EXTRACTED ENTRIES below:
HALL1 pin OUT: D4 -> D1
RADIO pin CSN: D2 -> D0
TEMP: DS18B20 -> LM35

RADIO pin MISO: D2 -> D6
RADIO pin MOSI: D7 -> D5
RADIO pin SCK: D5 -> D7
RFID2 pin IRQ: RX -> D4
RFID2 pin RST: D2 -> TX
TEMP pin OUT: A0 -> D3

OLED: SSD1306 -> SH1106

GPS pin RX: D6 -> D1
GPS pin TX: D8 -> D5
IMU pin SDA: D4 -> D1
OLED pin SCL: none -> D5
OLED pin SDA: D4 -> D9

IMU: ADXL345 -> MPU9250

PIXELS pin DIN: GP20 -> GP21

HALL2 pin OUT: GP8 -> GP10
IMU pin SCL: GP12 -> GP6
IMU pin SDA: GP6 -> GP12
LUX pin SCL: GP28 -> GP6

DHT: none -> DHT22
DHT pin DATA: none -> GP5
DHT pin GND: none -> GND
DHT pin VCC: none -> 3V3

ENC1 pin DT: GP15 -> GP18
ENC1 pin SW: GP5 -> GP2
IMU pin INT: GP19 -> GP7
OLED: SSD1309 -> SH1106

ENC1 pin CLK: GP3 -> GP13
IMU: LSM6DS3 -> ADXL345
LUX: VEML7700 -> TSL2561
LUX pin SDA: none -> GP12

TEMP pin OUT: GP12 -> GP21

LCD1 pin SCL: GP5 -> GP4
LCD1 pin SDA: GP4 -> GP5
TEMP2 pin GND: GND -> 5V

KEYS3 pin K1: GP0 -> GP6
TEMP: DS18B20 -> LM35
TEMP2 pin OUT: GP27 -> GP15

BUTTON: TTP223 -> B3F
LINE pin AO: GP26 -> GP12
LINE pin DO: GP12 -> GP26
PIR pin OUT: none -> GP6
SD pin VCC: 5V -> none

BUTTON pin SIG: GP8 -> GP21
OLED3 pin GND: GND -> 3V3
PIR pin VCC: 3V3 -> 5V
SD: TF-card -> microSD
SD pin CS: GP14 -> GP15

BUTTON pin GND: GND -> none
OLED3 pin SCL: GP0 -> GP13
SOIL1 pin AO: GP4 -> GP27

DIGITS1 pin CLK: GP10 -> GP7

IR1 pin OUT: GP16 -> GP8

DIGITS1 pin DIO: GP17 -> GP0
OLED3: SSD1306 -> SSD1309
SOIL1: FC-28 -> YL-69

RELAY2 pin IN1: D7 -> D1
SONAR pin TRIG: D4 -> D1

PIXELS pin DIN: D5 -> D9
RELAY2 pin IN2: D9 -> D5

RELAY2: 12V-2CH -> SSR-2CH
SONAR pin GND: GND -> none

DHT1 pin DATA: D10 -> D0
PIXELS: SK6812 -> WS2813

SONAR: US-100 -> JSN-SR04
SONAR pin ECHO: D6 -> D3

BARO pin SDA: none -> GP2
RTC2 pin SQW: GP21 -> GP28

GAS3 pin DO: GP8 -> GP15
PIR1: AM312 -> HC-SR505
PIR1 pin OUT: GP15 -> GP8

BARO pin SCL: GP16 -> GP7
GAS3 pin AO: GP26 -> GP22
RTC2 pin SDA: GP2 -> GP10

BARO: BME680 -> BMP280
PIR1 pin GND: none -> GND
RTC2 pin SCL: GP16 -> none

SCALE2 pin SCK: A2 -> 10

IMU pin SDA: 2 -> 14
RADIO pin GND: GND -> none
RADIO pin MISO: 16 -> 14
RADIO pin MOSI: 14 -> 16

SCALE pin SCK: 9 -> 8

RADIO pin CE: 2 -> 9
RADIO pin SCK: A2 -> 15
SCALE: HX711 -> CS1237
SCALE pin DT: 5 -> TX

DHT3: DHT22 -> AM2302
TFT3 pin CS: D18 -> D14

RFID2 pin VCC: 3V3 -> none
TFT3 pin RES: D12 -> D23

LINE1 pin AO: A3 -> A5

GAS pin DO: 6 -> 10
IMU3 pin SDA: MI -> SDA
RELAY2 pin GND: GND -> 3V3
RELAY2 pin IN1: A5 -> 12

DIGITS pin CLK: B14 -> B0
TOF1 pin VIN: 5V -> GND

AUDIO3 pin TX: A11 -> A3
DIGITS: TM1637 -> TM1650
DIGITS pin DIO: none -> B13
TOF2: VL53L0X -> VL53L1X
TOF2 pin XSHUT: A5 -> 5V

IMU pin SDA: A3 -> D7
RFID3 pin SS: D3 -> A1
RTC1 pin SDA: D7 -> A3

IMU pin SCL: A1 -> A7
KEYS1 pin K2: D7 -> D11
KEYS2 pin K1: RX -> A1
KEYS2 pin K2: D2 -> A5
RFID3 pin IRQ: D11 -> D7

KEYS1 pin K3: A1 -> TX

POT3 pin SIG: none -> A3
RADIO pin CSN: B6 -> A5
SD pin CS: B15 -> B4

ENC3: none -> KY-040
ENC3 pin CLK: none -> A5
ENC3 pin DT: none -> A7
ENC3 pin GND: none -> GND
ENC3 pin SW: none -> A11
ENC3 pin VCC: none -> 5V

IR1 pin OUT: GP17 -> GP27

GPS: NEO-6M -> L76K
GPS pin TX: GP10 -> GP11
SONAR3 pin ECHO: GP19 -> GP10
End of EXTRACTED ENTRIES.
> TASK DESCRIPTION:
Keeping each line intact, set down the entire listing once more.

> EXERCISE ANSWER:
HALL1 pin OUT: D4 -> D1
RADIO pin CSN: D2 -> D0
TEMP: DS18B20 -> LM35

RADIO pin MISO: D2 -> D6
RADIO pin MOSI: D7 -> D5
RADIO pin SCK: D5 -> D7
RFID2 pin IRQ: RX -> D4
RFID2 pin RST: D2 -> TX
TEMP pin OUT: A0 -> D3

OLED: SSD1306 -> SH1106

GPS pin RX: D6 -> D1
GPS pin TX: D8 -> D5
IMU pin SDA: D4 -> D1
OLED pin SCL: none -> D5
OLED pin SDA: D4 -> D9

IMU: ADXL345 -> MPU9250

PIXELS pin DIN: GP20 -> GP21

HALL2 pin OUT: GP8 -> GP10
IMU pin SCL: GP12 -> GP6
IMU pin SDA: GP6 -> GP12
LUX pin SCL: GP28 -> GP6

DHT: none -> DHT22
DHT pin DATA: none -> GP5
DHT pin GND: none -> GND
DHT pin VCC: none -> 3V3

ENC1 pin DT: GP15 -> GP18
ENC1 pin SW: GP5 -> GP2
IMU pin INT: GP19 -> GP7
OLED: SSD1309 -> SH1106

ENC1 pin CLK: GP3 -> GP13
IMU: LSM6DS3 -> ADXL345
LUX: VEML7700 -> TSL2561
LUX pin SDA: none -> GP12

TEMP pin OUT: GP12 -> GP21

LCD1 pin SCL: GP5 -> GP4
LCD1 pin SDA: GP4 -> GP5
TEMP2 pin GND: GND -> 5V

KEYS3 pin K1: GP0 -> GP6
TEMP: DS18B20 -> LM35
TEMP2 pin OUT: GP27 -> GP15

BUTTON: TTP223 -> B3F
LINE pin AO: GP26 -> GP12
LINE pin DO: GP12 -> GP26
PIR pin OUT: none -> GP6
SD pin VCC: 5V -> none

BUTTON pin SIG: GP8 -> GP21
OLED3 pin GND: GND -> 3V3
PIR pin VCC: 3V3 -> 5V
SD: TF-card -> microSD
SD pin CS: GP14 -> GP15

BUTTON pin GND: GND -> none
OLED3 pin SCL: GP0 -> GP13
SOIL1 pin AO: GP4 -> GP27

DIGITS1 pin CLK: GP10 -> GP7

IR1 pin OUT: GP16 -> GP8

DIGITS1 pin DIO: GP17 -> GP0
OLED3: SSD1306 -> SSD1309
SOIL1: FC-28 -> YL-69

RELAY2 pin IN1: D7 -> D1
SONAR pin TRIG: D4 -> D1

PIXELS pin DIN: D5 -> D9
RELAY2 pin IN2: D9 -> D5

RELAY2: 12V-2CH -> SSR-2CH
SONAR pin GND: GND -> none

DHT1 pin DATA: D10 -> D0
PIXELS: SK6812 -> WS2813

SONAR: US-100 -> JSN-SR04
SONAR pin ECHO: D6 -> D3

BARO pin SDA: none -> GP2
RTC2 pin SQW: GP21 -> GP28

GAS3 pin DO: GP8 -> GP15
PIR1: AM312 -> HC-SR505
PIR1 pin OUT: GP15 -> GP8

BARO pin SCL: GP16 -> GP7
GAS3 pin AO: GP26 -> GP22
RTC2 pin SDA: GP2 -> GP10

BARO: BME680 -> BMP280
PIR1 pin GND: none -> GND
RTC2 pin SCL: GP16 -> none

SCALE2 pin SCK: A2 -> 10

IMU pin SDA: 2 -> 14
RADIO pin GND: GND -> none
RADIO pin MISO: 16 -> 14
RADIO pin MOSI: 14 -> 16

SCALE pin SCK: 9 -> 8

RADIO pin CE: 2 -> 9
RADIO pin SCK: A2 -> 15
SCALE: HX711 -> CS1237
SCALE pin DT: 5 -> TX

DHT3: DHT22 -> AM2302
TFT3 pin CS: D18 -> D14

RFID2 pin VCC: 3V3 -> none
TFT3 pin RES: D12 -> D23

LINE1 pin AO: A3 -> A5

GAS pin DO: 6 -> 10
IMU3 pin SDA: MI -> SDA
RELAY2 pin GND: GND -> 3V3
RELAY2 pin IN1: A5 -> 12

DIGITS pin CLK: B14 -> B0
TOF1 pin VIN: 5V -> GND

AUDIO3 pin TX: A11 -> A3
DIGITS: TM1637 -> TM1650
DIGITS pin DIO: none -> B13
TOF2: VL53L0X -> VL53L1X
TOF2 pin XSHUT: A5 -> 5V

IMU pin SDA: A3 -> D7
RFID3 pin SS: D3 -> A1
RTC1 pin SDA: D7 -> A3

IMU pin SCL: A1 -> A7
KEYS1 pin K2: D7 -> D11
KEYS2 pin K1: RX -> A1
KEYS2 pin K2: D2 -> A5
RFID3 pin IRQ: D11 -> D7

KEYS1 pin K3: A1 -> TX

POT3 pin SIG: none -> A3
RADIO pin CSN: B6 -> A5
SD pin CS: B15 -> B4

ENC3: none -> KY-040
ENC3 pin CLK: none -> A5
ENC3 pin DT: none -> A7
ENC3 pin GND: none -> GND
ENC3 pin SW: none -> A11
ENC3 pin VCC: none -> 5V

IR1 pin OUT: GP17 -> GP27

GPS: NEO-6M -> L76K
GPS pin TX: GP10 -> GP11
SONAR3 pin ECHO: GP19 -> GP10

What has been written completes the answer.